• _GIVEN ENTRIES_:
Start of Block

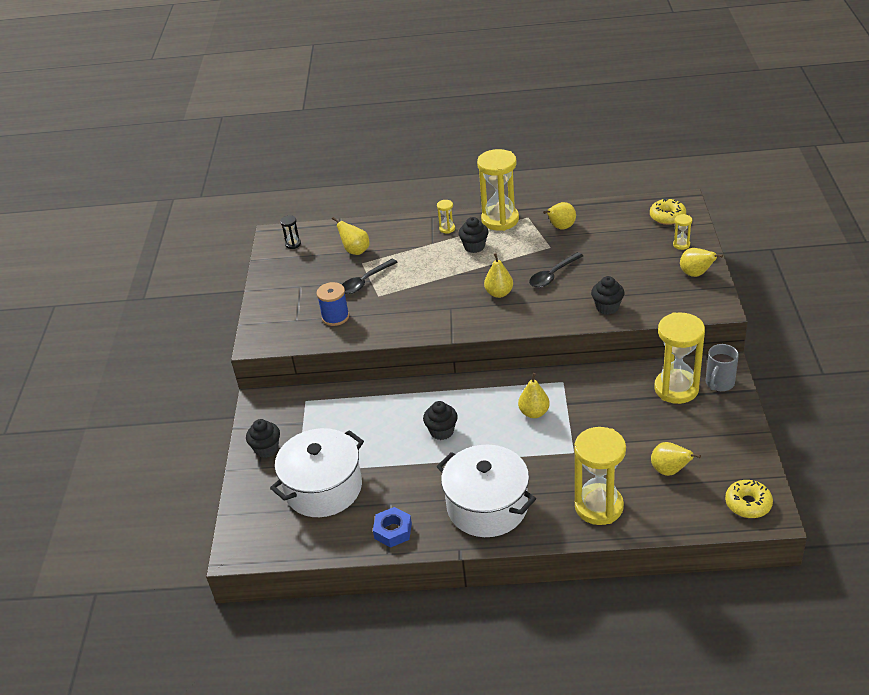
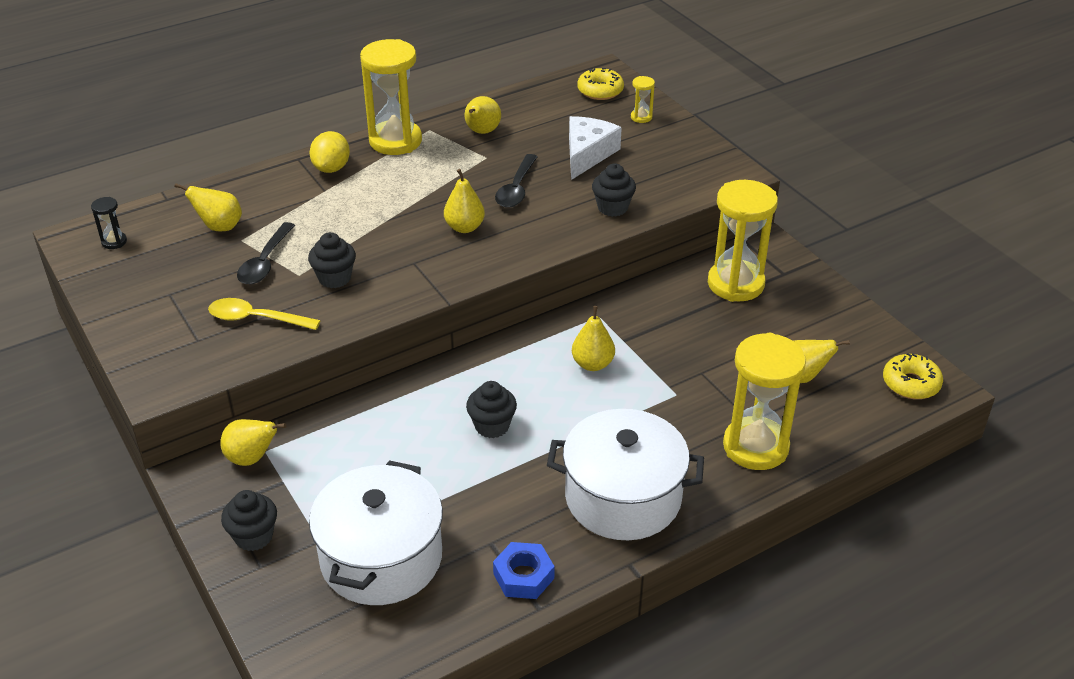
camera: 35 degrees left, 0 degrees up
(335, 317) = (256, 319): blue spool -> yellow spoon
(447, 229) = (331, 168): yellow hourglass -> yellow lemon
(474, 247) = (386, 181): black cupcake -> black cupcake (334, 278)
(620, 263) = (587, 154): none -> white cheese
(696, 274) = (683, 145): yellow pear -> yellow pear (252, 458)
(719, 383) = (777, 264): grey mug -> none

End of Block
Start of Block

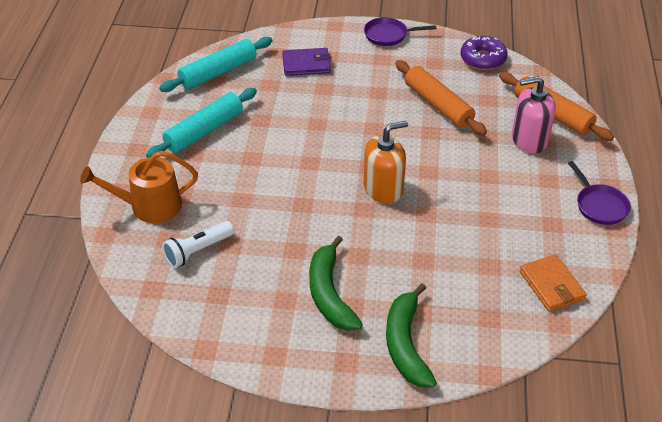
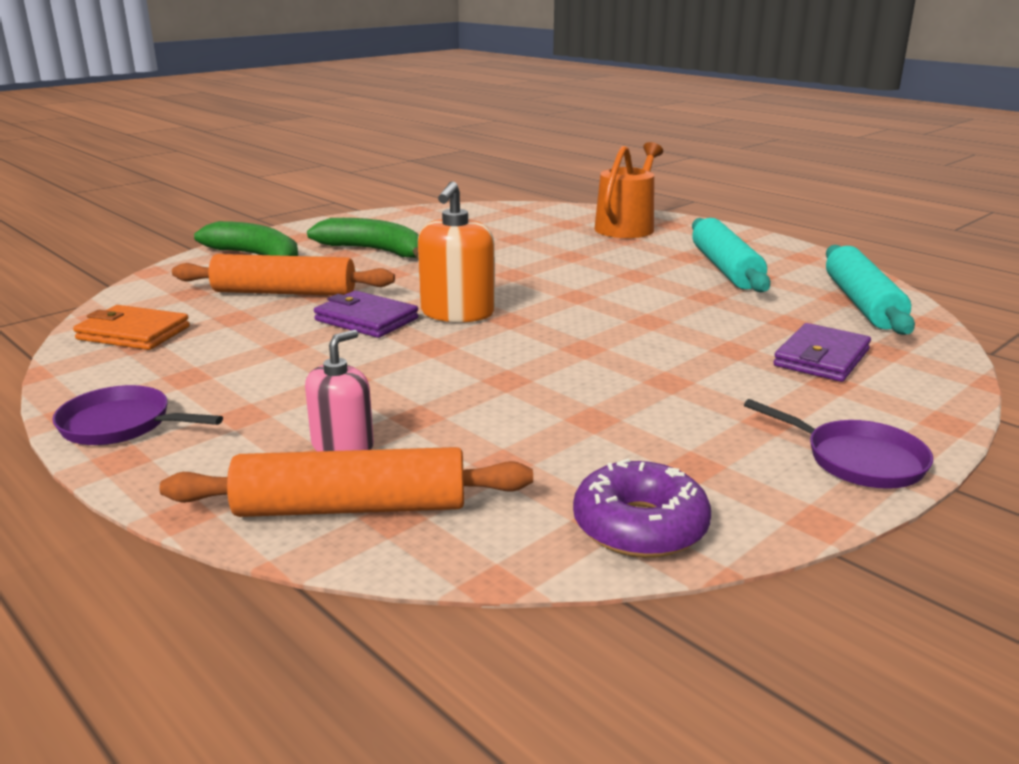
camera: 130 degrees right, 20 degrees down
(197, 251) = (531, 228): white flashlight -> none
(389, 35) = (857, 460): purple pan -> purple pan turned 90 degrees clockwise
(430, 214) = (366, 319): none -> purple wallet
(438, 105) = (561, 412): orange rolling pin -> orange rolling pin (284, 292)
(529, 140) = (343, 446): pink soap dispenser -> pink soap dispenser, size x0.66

End of Block

• _TASK STATEMENT_:
All that belongs in the answer is the run of lines above from the line containing "(335, 317) = (256, 319): blue" through the line containing "(719, 383) = (777, 264): grey mug -> none", exactly as written.

• _EXERCISE RESULT_:
(335, 317) = (256, 319): blue spool -> yellow spoon
(447, 229) = (331, 168): yellow hourglass -> yellow lemon
(474, 247) = (386, 181): black cupcake -> black cupcake (334, 278)
(620, 263) = (587, 154): none -> white cheese
(696, 274) = (683, 145): yellow pear -> yellow pear (252, 458)
(719, 383) = (777, 264): grey mug -> none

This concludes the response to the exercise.